● **Data for the task**:
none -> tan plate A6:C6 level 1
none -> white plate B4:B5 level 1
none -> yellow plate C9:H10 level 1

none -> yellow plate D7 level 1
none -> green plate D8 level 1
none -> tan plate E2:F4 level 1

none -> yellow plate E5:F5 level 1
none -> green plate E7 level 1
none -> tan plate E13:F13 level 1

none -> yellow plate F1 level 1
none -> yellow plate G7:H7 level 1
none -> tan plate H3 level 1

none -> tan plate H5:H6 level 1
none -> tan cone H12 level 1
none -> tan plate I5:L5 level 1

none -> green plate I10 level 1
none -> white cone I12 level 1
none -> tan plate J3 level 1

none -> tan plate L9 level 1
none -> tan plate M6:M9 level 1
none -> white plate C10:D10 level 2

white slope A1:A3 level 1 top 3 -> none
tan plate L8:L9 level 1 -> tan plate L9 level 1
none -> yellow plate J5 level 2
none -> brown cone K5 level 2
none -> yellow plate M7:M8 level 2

---

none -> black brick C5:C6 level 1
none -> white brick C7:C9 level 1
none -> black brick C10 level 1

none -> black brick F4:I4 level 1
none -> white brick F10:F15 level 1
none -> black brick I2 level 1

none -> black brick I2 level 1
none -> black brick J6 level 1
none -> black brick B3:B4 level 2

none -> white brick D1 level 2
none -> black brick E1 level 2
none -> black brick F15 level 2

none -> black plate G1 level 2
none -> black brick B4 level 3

---

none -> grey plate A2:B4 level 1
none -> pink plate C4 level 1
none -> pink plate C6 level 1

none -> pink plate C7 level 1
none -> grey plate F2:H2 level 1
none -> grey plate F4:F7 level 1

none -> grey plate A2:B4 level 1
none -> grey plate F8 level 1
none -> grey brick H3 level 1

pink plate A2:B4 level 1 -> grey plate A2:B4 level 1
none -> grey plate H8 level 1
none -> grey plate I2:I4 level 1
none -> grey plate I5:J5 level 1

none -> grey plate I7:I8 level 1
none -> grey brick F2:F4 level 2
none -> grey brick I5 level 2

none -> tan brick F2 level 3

● **Assigned task**:
Return only the lines between the one holding "white slope A1:A3 level 1 top 3 -> none" and the one holding "none -> yellow plate M7:M8 level 2", inclusive, exactly as they appear above.

● **Answer space**:
white slope A1:A3 level 1 top 3 -> none
tan plate L8:L9 level 1 -> tan plate L9 level 1
none -> yellow plate J5 level 2
none -> brown cone K5 level 2
none -> yellow plate M7:M8 level 2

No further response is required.